[About this task] Please quote exactly the lines below from the line containing "turquoise house [161,338,211,391]" to the line containing "white strawberry [236,136,267,168]", both lines included, and nothing else.

[Data for processing]
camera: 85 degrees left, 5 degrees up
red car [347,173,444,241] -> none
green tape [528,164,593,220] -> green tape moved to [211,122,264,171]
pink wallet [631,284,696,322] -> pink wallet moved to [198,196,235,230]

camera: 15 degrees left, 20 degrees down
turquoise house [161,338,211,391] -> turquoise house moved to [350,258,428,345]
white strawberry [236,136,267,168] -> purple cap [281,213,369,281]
--
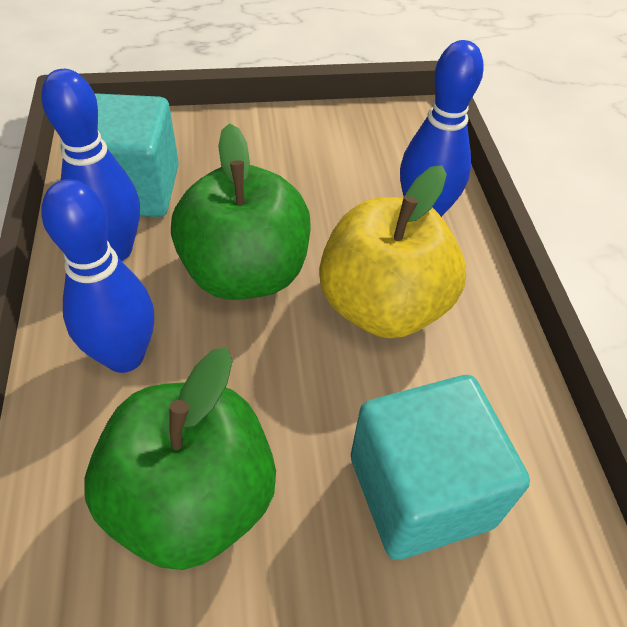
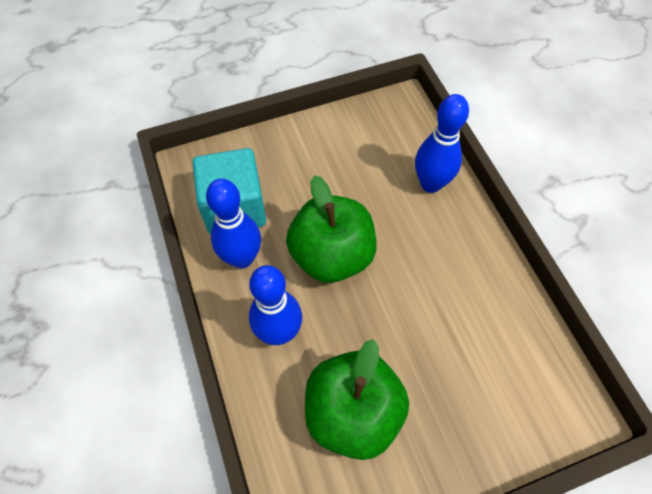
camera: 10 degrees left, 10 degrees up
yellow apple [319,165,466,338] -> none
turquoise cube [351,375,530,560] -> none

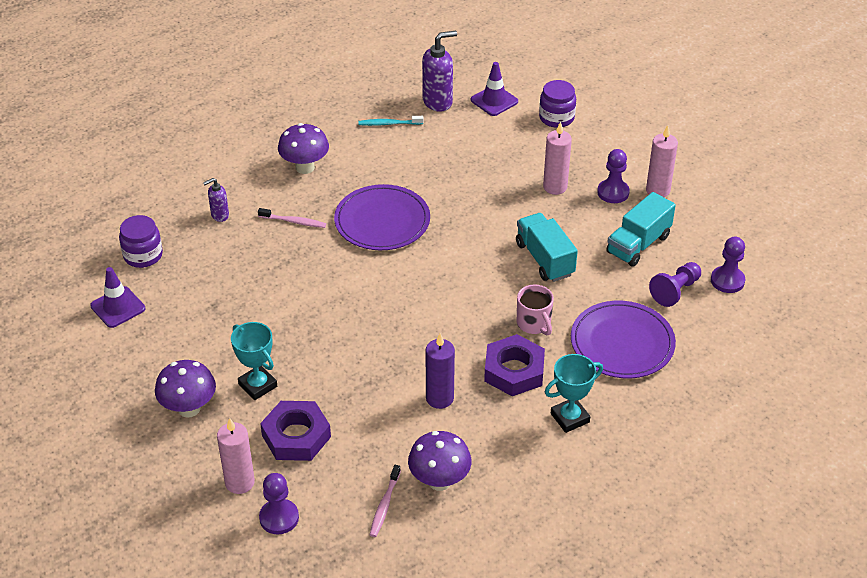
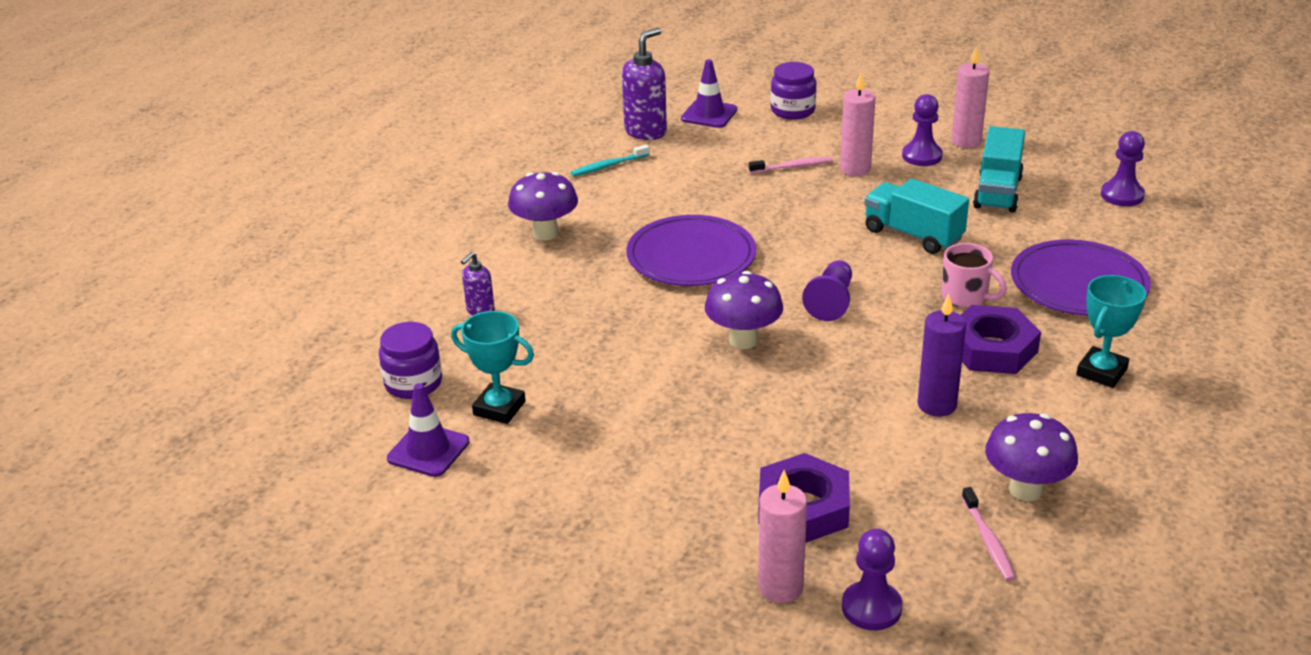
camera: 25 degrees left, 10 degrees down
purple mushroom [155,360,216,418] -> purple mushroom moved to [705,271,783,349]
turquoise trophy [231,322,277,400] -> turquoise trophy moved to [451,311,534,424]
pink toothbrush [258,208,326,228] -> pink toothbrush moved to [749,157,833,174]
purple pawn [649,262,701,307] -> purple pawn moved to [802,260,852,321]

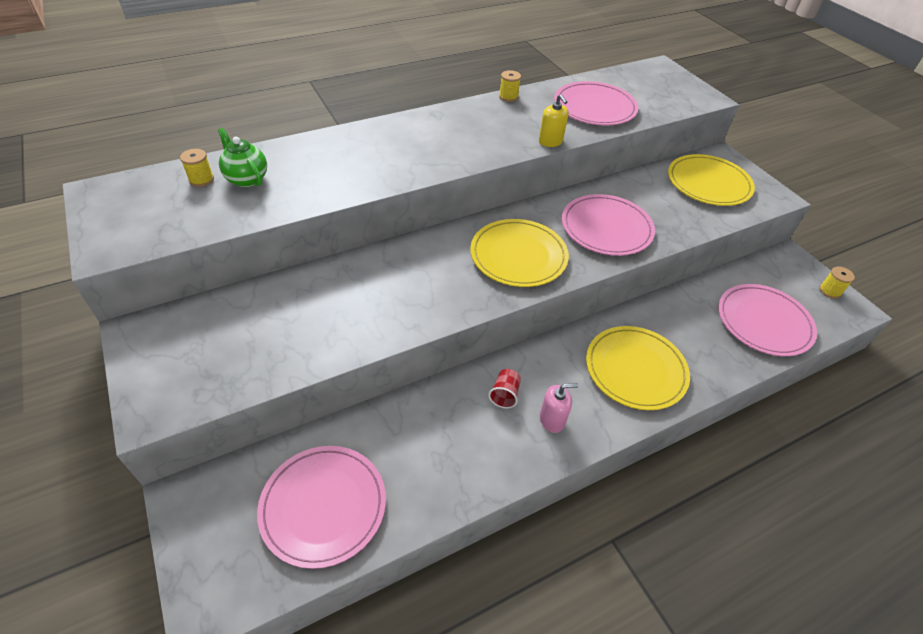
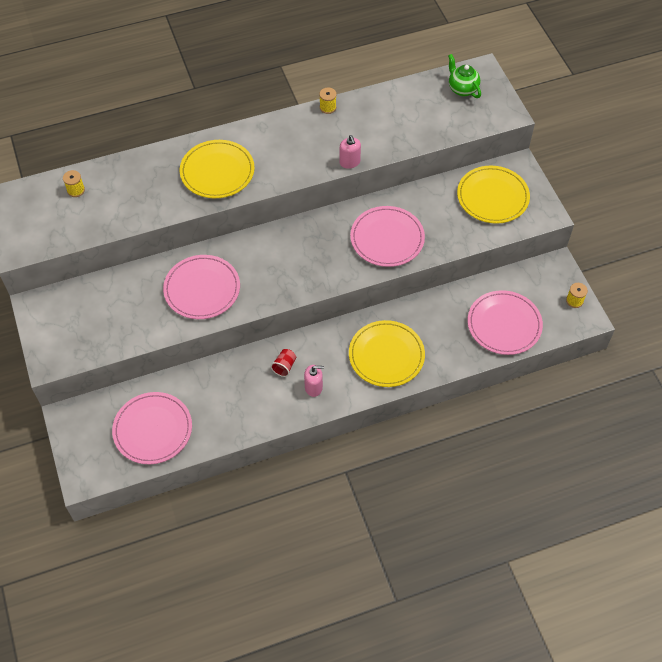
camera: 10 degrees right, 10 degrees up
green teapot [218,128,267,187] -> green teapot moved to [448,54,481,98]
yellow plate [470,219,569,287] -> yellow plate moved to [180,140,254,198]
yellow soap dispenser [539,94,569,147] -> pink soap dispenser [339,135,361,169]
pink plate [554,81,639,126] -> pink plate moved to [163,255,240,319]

[Your solution]
turquoise house [161,338,211,391] -> turquoise house moved to [350,258,428,345]
white strawberry [236,136,267,168] -> purple cap [281,213,369,281]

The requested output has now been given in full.